== Data for the task ==
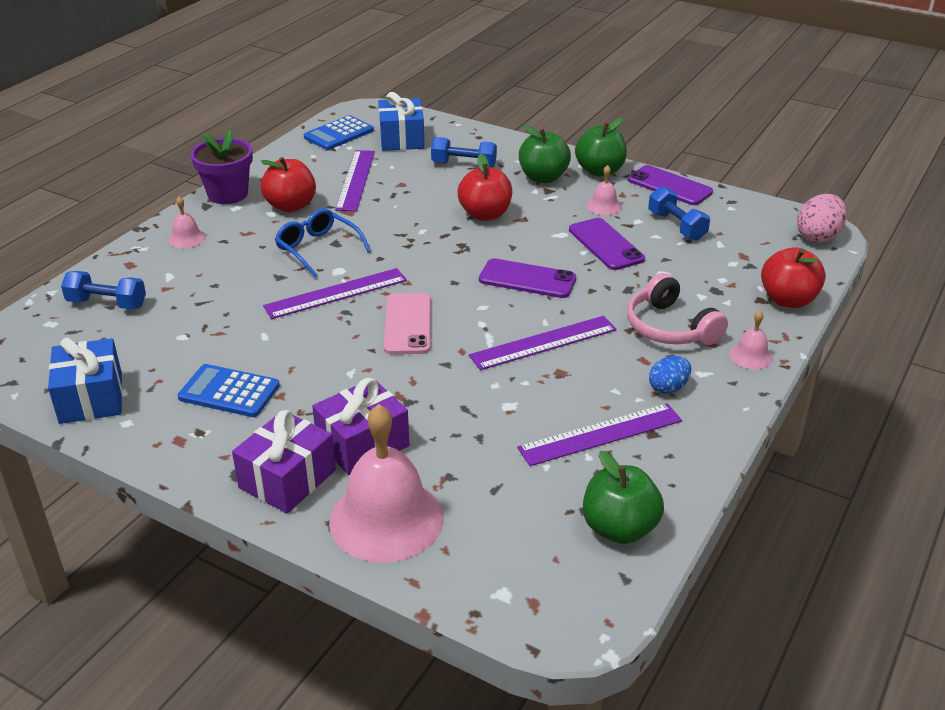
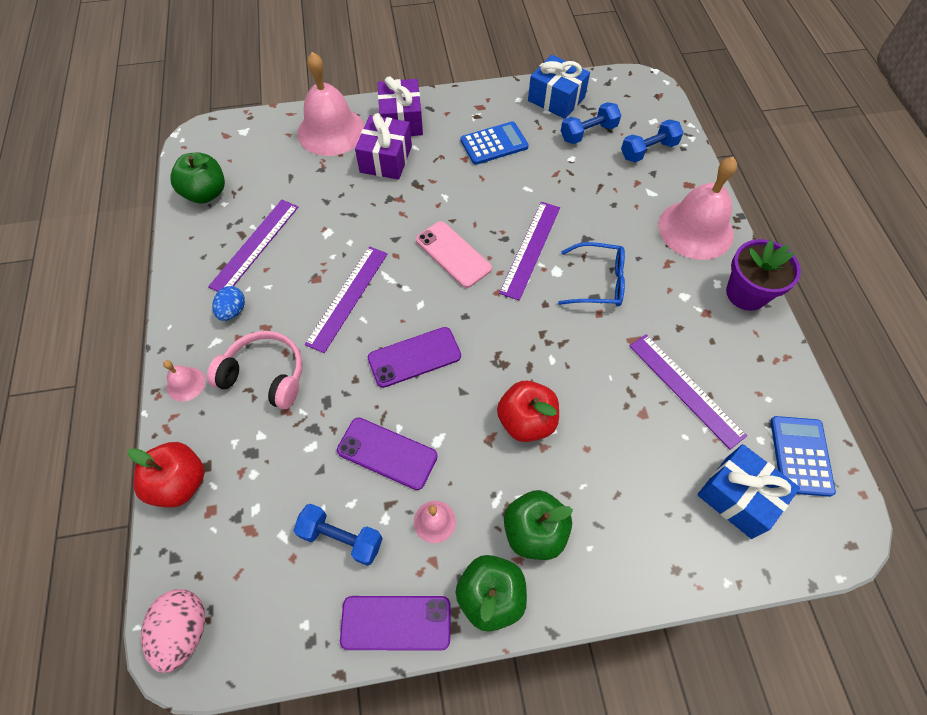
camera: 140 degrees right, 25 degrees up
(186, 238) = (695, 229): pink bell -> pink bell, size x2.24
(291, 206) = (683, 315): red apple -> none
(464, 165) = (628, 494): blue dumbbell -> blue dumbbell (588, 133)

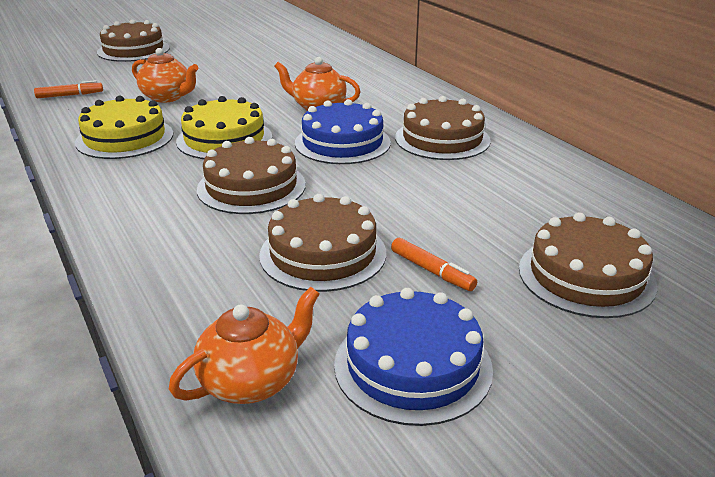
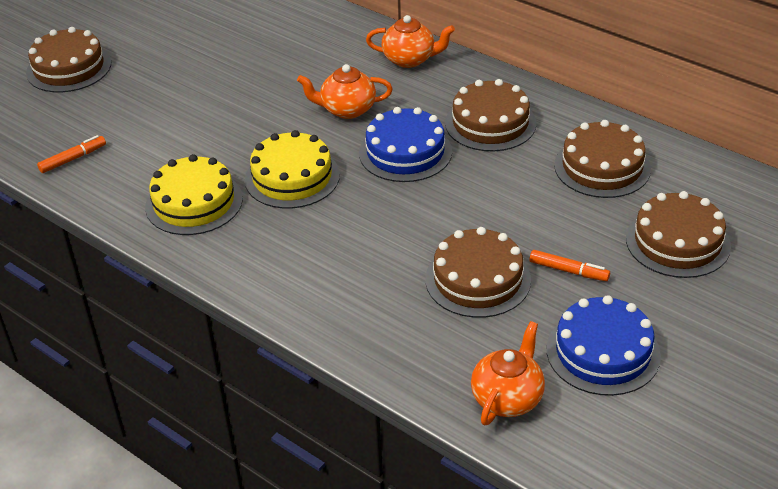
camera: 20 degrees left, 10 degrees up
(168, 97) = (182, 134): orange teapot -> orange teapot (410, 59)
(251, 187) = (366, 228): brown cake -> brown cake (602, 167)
===
▶ The task
Say how many lines of the records include the string "camera"; the number alone is enough.

▶ Output for this exercise
2